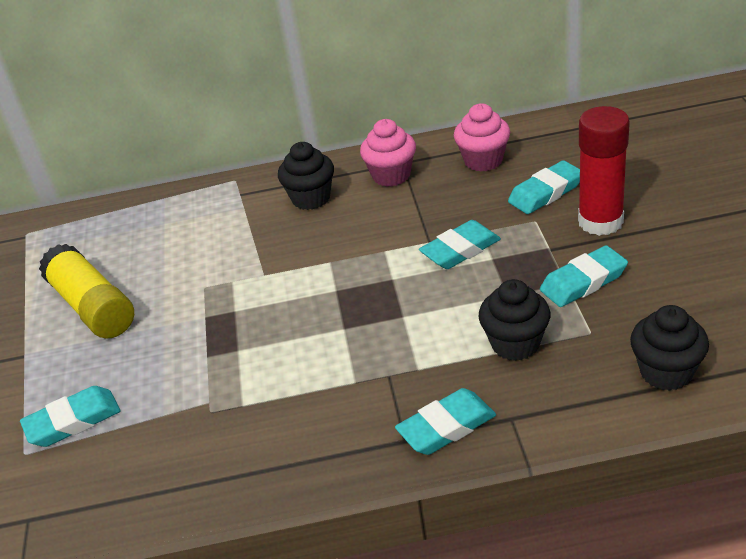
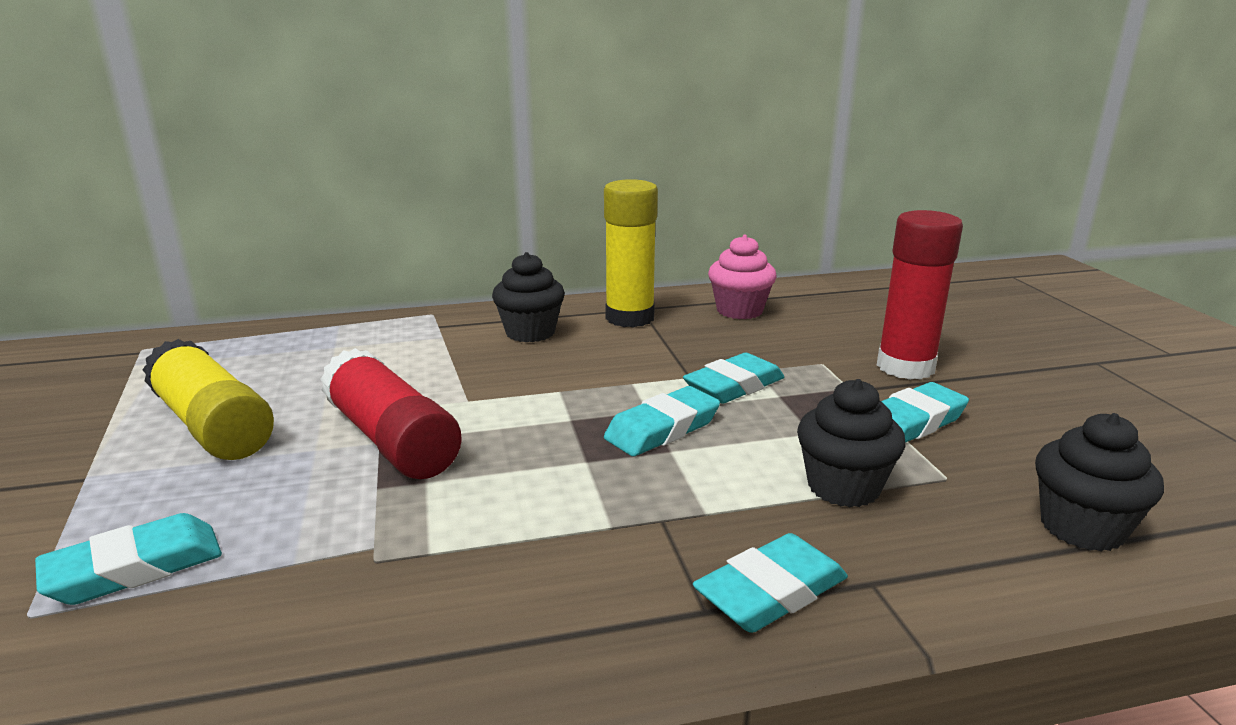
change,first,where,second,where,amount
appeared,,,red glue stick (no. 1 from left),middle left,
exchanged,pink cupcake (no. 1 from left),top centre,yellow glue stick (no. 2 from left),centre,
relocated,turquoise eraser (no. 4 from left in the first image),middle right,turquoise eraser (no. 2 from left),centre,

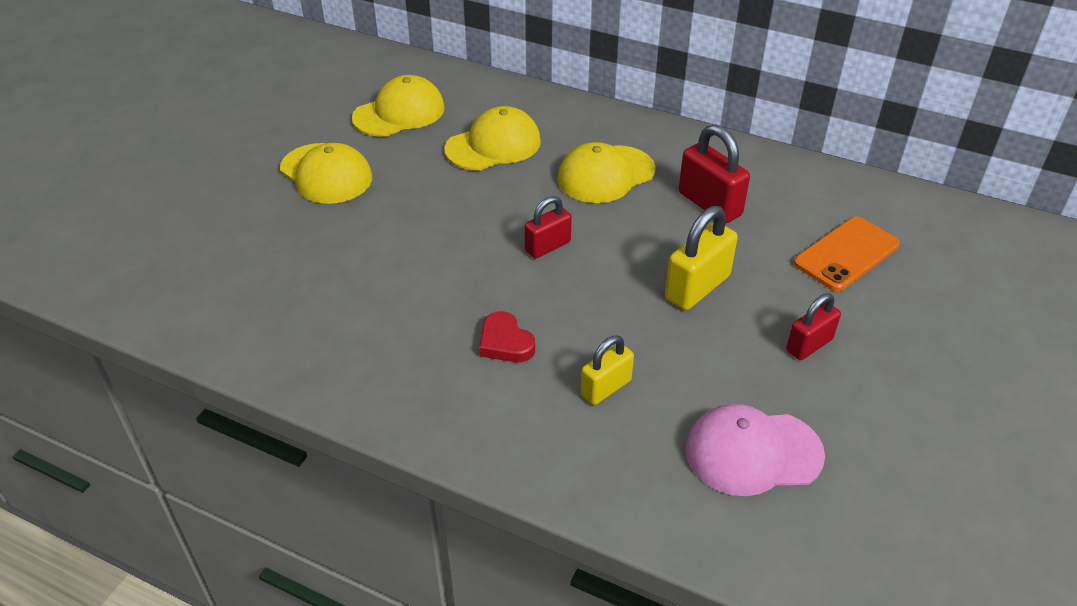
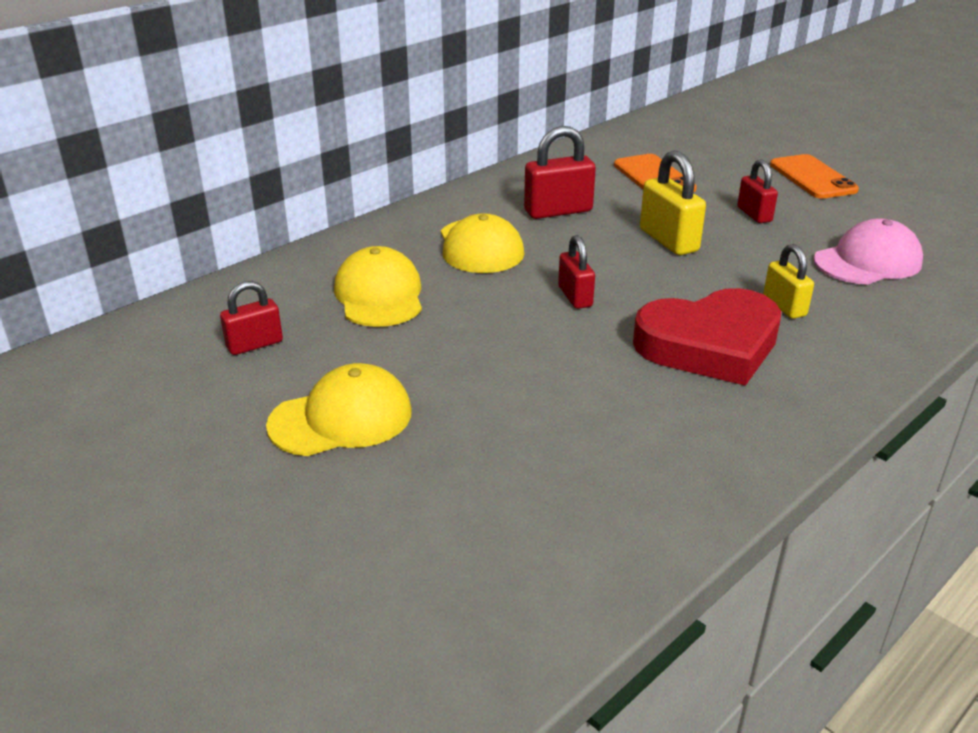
change,first,where,second,where,amount
exchanged,yellow cap (no. 2 from left),top centre,red padlock (no. 1 from left),middle left,
size,red heart,centre,,middle right,x2.22
appeared,,,orange phone (no. 2 from left),top right,
spun,pink cap,bottom right,,middle right,135 degrees counterclockwise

### [BRIEF]
Please copy, exactly and only, the lines of the listing that run from the one holding "relocated,turquoise eraser (no." through its last line, and exclude pictures.

### [EXERCISE RESPONSE]
relocated,turquoise eraser (no. 4 from left in the first image),middle right,turquoise eraser (no. 2 from left),centre,

change,first,where,second,where,amount
exchanged,yellow cap (no. 2 from left),top centre,red padlock (no. 1 from left),middle left,
size,red heart,centre,,middle right,x2.22
appeared,,,orange phone (no. 2 from left),top right,
spun,pink cap,bottom right,,middle right,135 degrees counterclockwise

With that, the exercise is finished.